- The problem: The records are to be copied word for word, and the pictures dropped.

- Provided data:
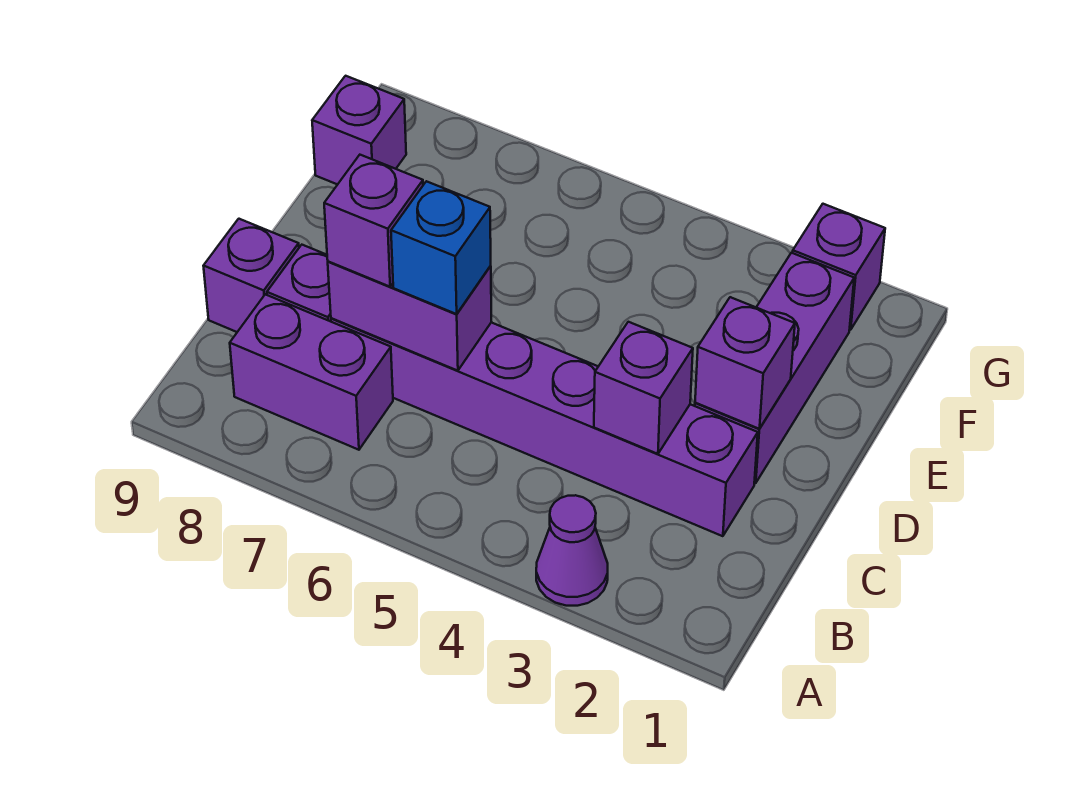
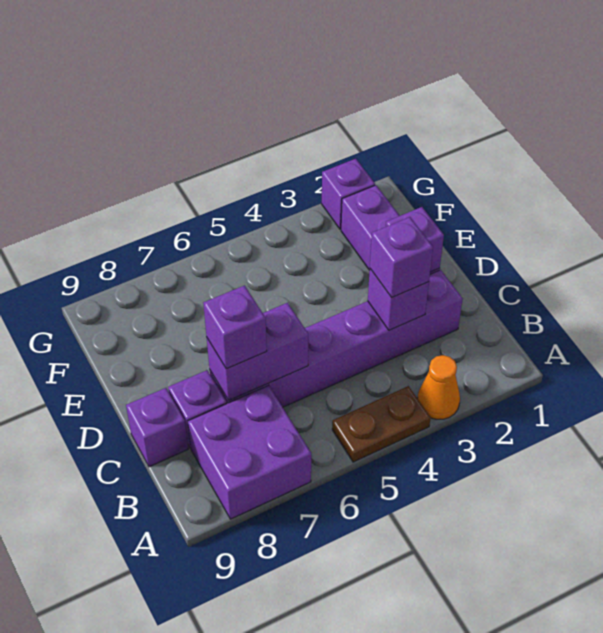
purple cone A3 level 1 -> orange cone A3 level 1
none -> brown plate A4:A5 level 1
purple brick B7:B8 level 1 -> purple brick A7:B8 level 1
blue brick C6 level 3 -> none
purple brick F9 level 1 -> purple brick C3 level 3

- Response to this exercise:
purple cone A3 level 1 -> orange cone A3 level 1
none -> brown plate A4:A5 level 1
purple brick B7:B8 level 1 -> purple brick A7:B8 level 1
blue brick C6 level 3 -> none
purple brick F9 level 1 -> purple brick C3 level 3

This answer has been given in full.